§ Exercise brief
Once you reach the line containing "red cutting board: 4 -> 3" in the entries below, write out that line and each one after it down to the line containing "yellow pot: 3 -> 2", exactly and with nothing added.

§ Given information
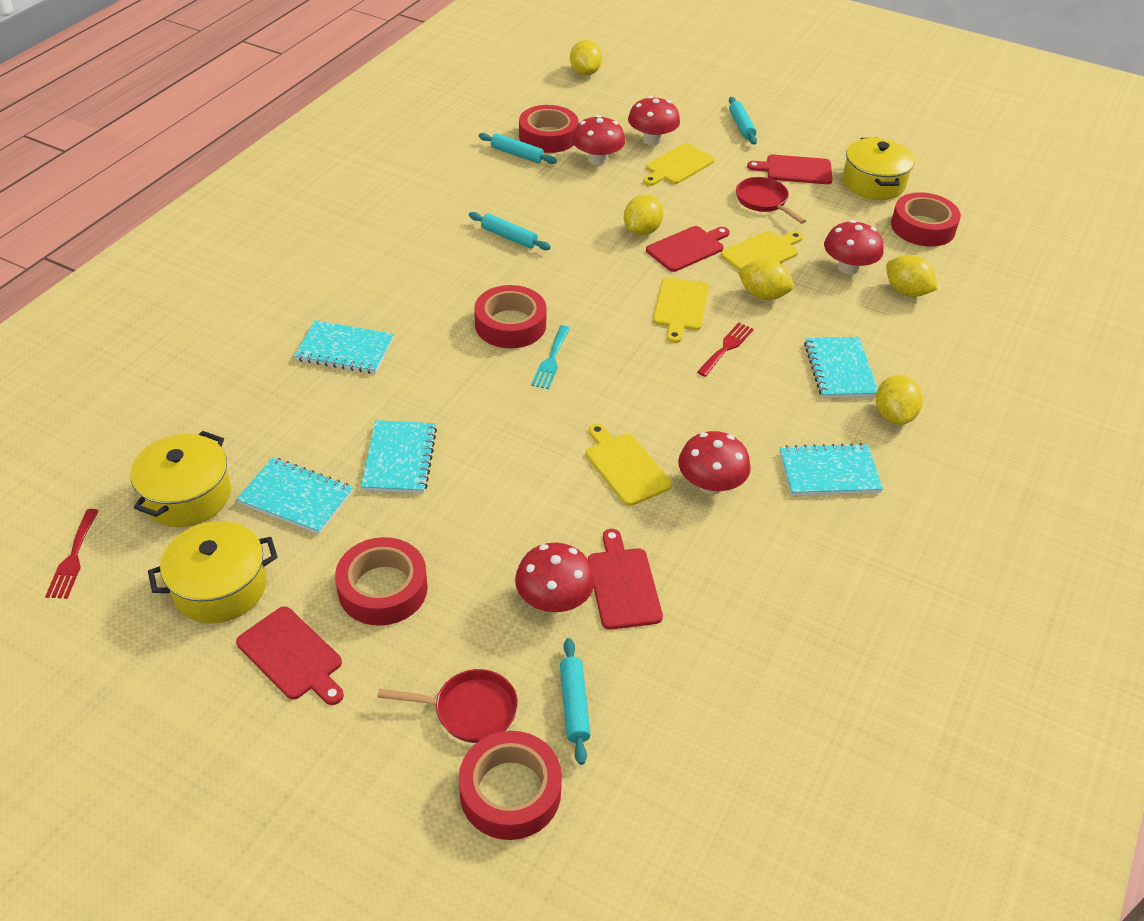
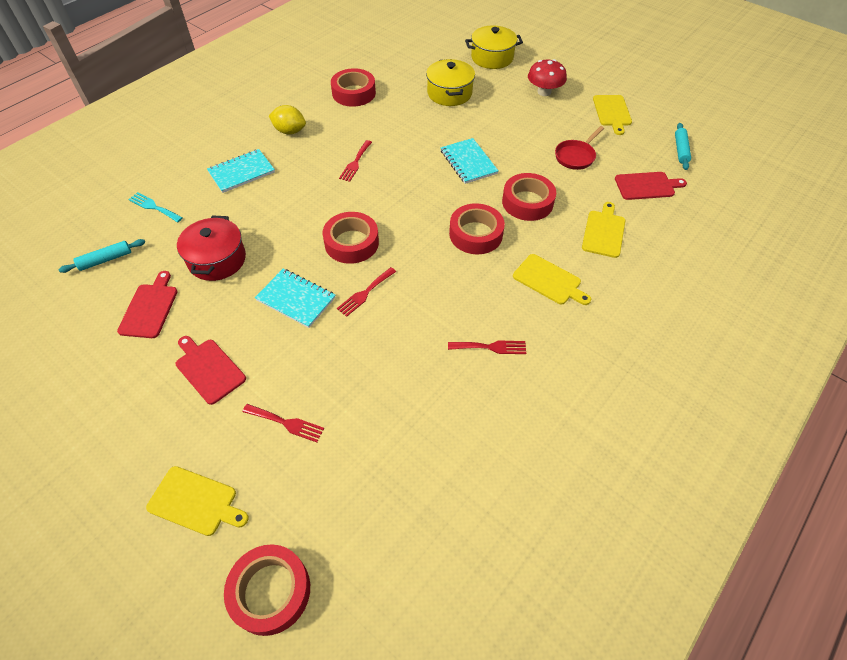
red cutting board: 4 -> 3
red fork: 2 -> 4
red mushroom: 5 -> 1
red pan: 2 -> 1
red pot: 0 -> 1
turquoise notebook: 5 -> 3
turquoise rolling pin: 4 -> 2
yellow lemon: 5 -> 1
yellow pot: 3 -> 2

---

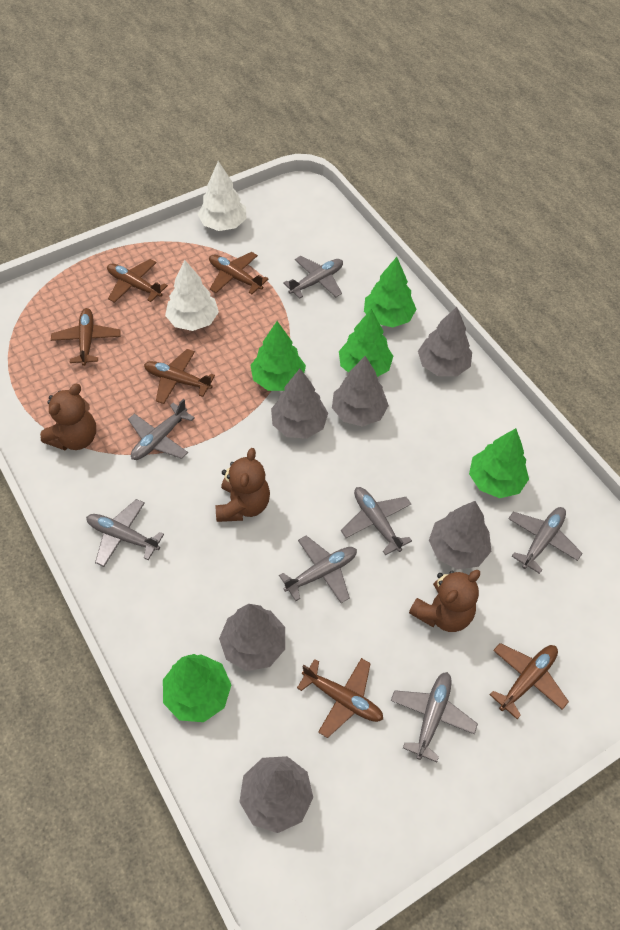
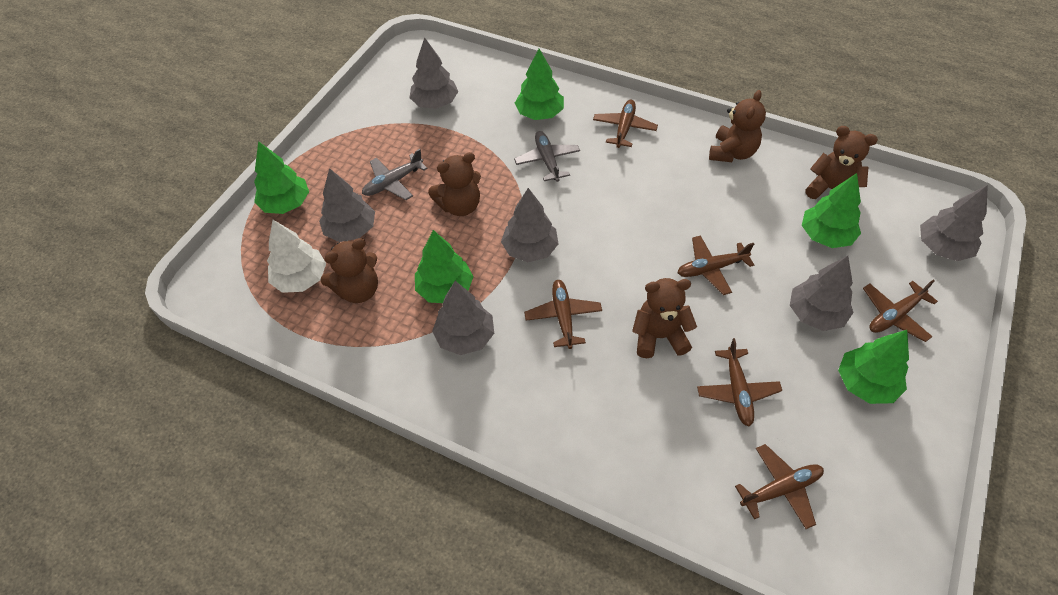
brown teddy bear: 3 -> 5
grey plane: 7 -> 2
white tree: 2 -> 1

* * *

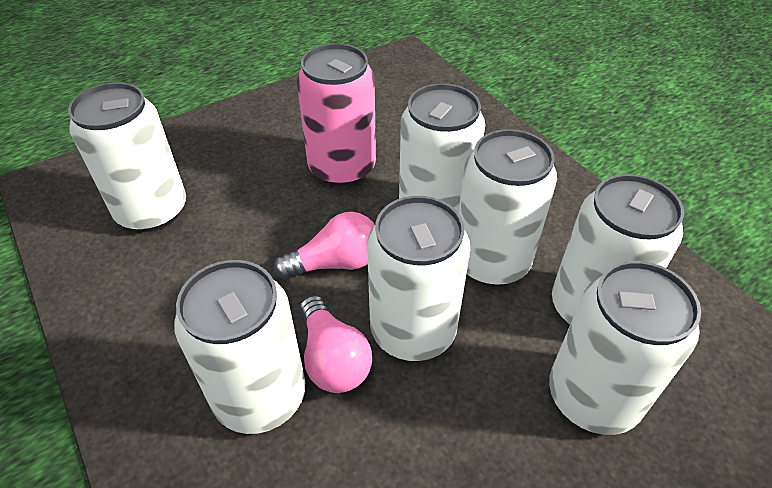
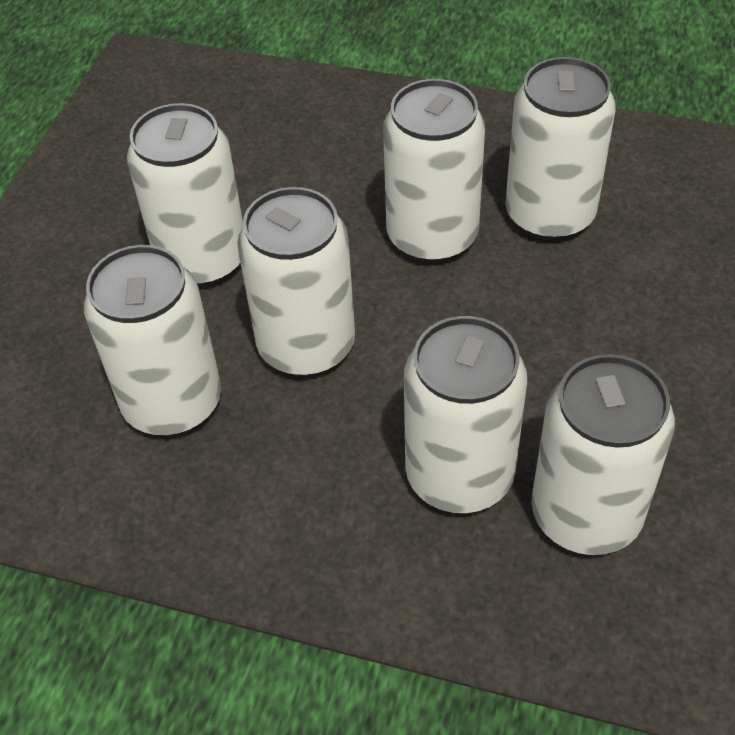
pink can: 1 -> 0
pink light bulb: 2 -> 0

§ Reply to the task
red cutting board: 4 -> 3
red fork: 2 -> 4
red mushroom: 5 -> 1
red pan: 2 -> 1
red pot: 0 -> 1
turquoise notebook: 5 -> 3
turquoise rolling pin: 4 -> 2
yellow lemon: 5 -> 1
yellow pot: 3 -> 2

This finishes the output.